What you have to do:
If a line in the entries contains the string "lime", include that line in your answer.

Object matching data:
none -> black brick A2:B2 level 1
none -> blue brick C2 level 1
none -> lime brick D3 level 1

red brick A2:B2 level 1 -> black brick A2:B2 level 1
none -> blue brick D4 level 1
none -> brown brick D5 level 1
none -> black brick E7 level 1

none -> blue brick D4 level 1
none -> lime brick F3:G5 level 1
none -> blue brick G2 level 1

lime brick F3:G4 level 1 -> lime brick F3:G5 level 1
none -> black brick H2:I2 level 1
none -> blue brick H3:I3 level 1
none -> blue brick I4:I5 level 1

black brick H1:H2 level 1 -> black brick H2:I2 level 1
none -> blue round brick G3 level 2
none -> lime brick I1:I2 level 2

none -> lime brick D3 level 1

==

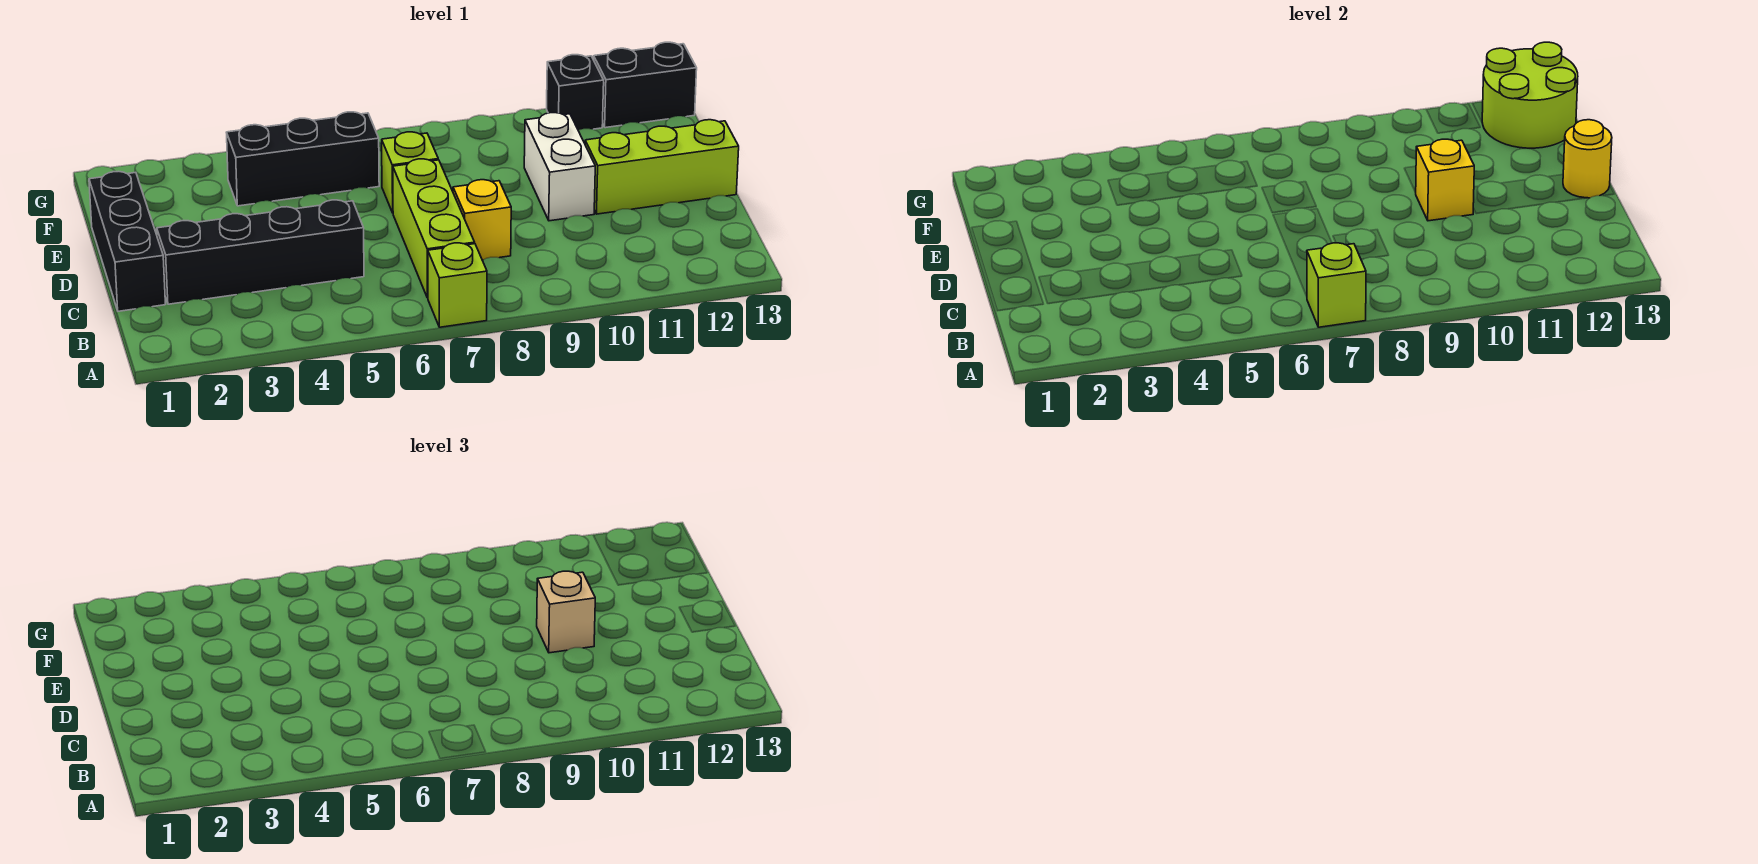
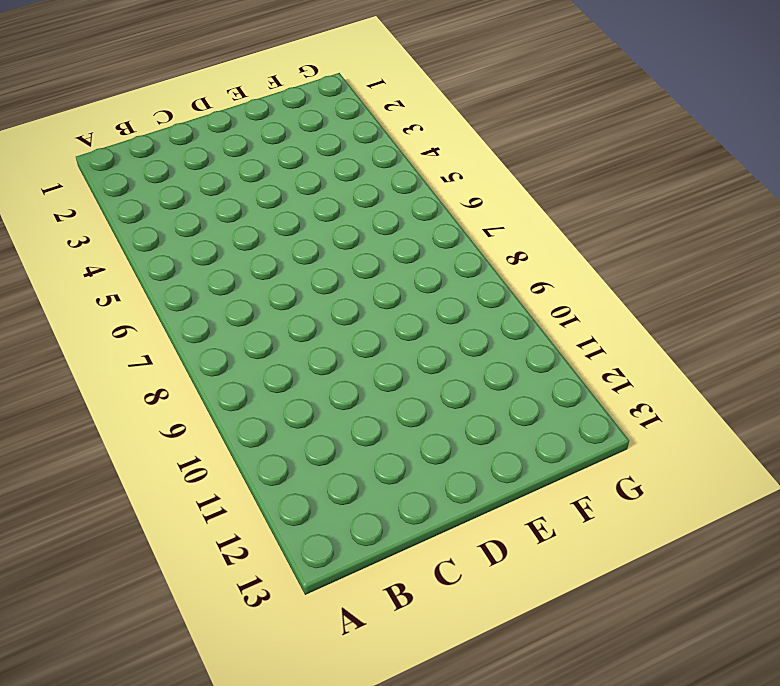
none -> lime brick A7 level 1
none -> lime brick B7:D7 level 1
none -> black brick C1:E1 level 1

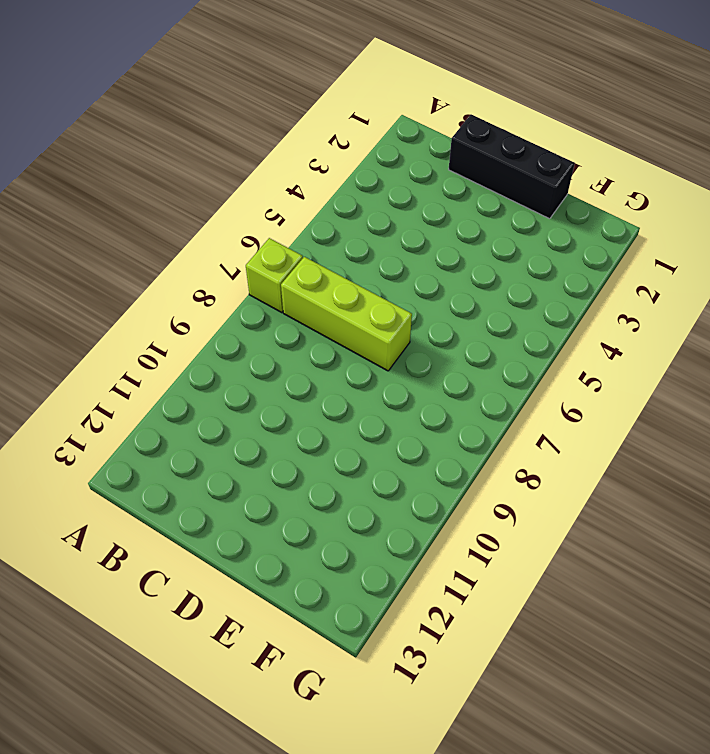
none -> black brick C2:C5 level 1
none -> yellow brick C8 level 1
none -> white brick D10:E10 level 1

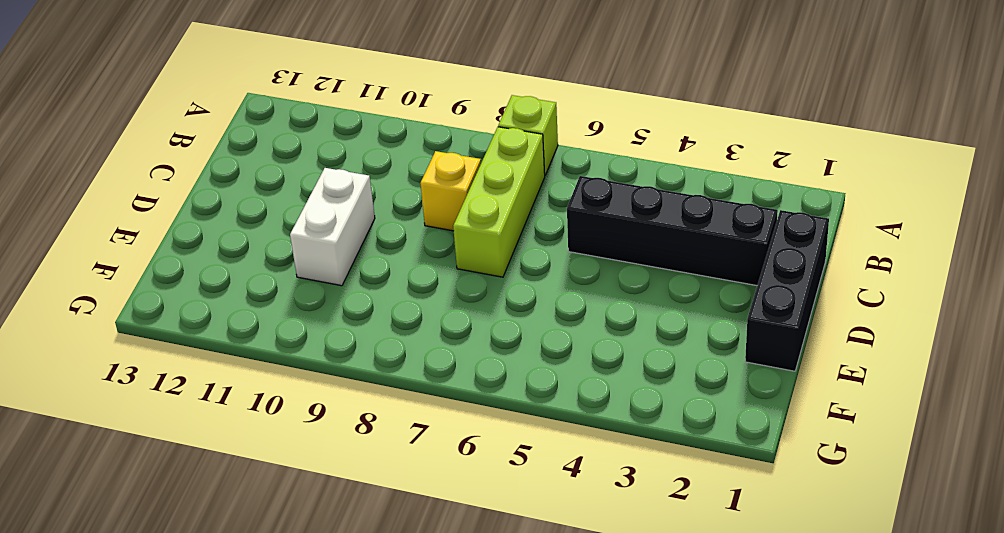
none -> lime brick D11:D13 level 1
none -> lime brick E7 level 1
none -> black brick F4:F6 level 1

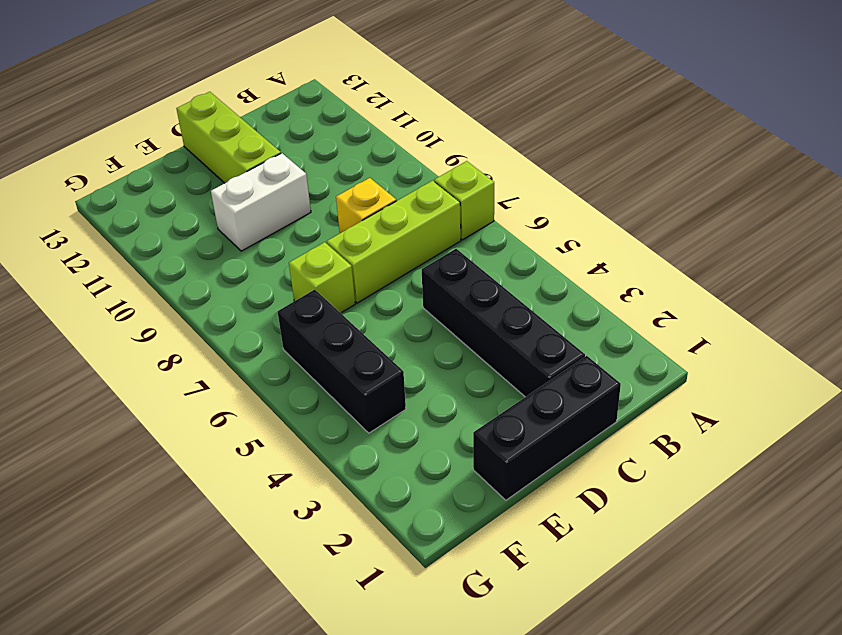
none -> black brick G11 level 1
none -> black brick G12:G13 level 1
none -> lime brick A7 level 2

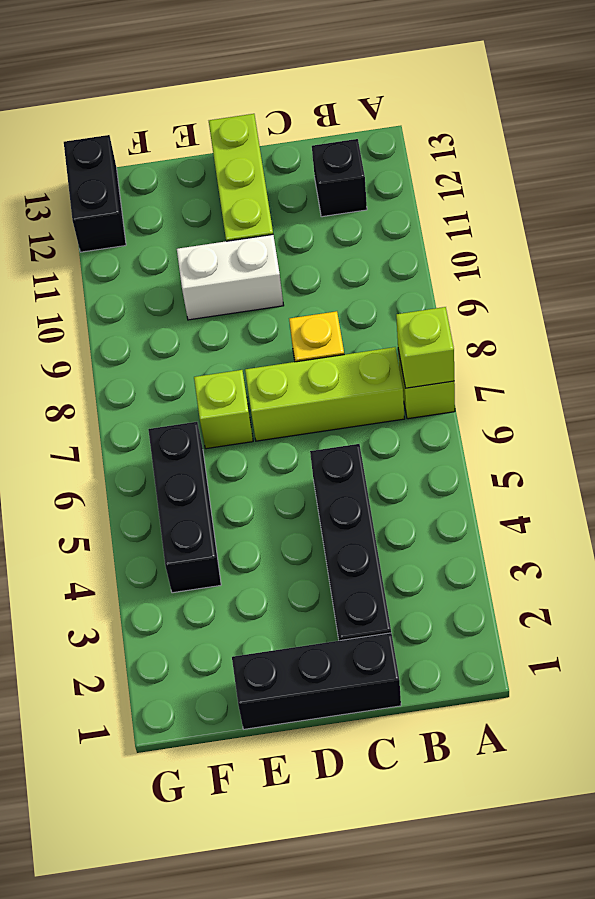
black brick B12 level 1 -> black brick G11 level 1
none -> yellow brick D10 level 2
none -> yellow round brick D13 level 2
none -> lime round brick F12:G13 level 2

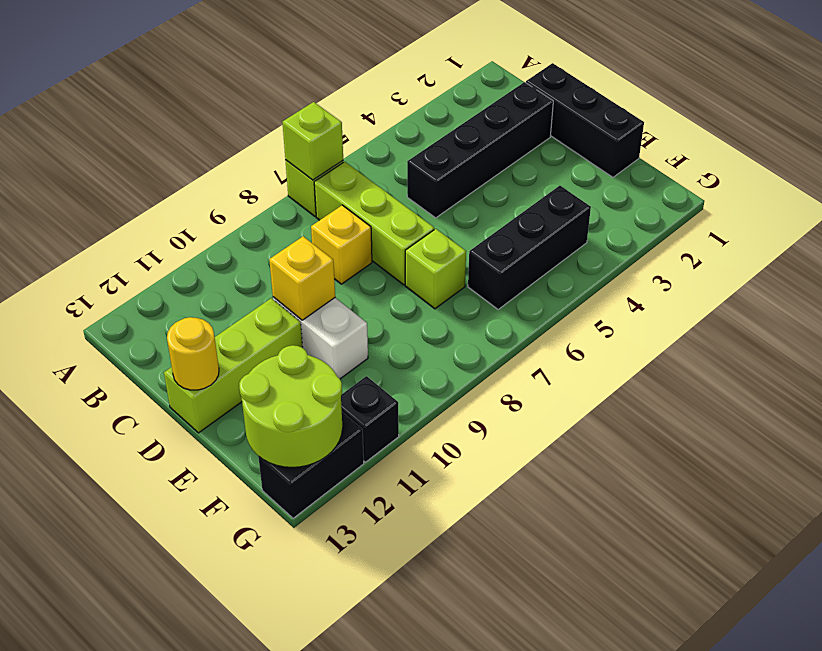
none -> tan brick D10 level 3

Task result:
none -> lime brick D3 level 1
none -> lime brick F3:G5 level 1
lime brick F3:G4 level 1 -> lime brick F3:G5 level 1
none -> lime brick I1:I2 level 2
none -> lime brick D3 level 1
none -> lime brick A7 level 1
none -> lime brick B7:D7 level 1
none -> lime brick D11:D13 level 1
none -> lime brick E7 level 1
none -> lime brick A7 level 2
none -> lime round brick F12:G13 level 2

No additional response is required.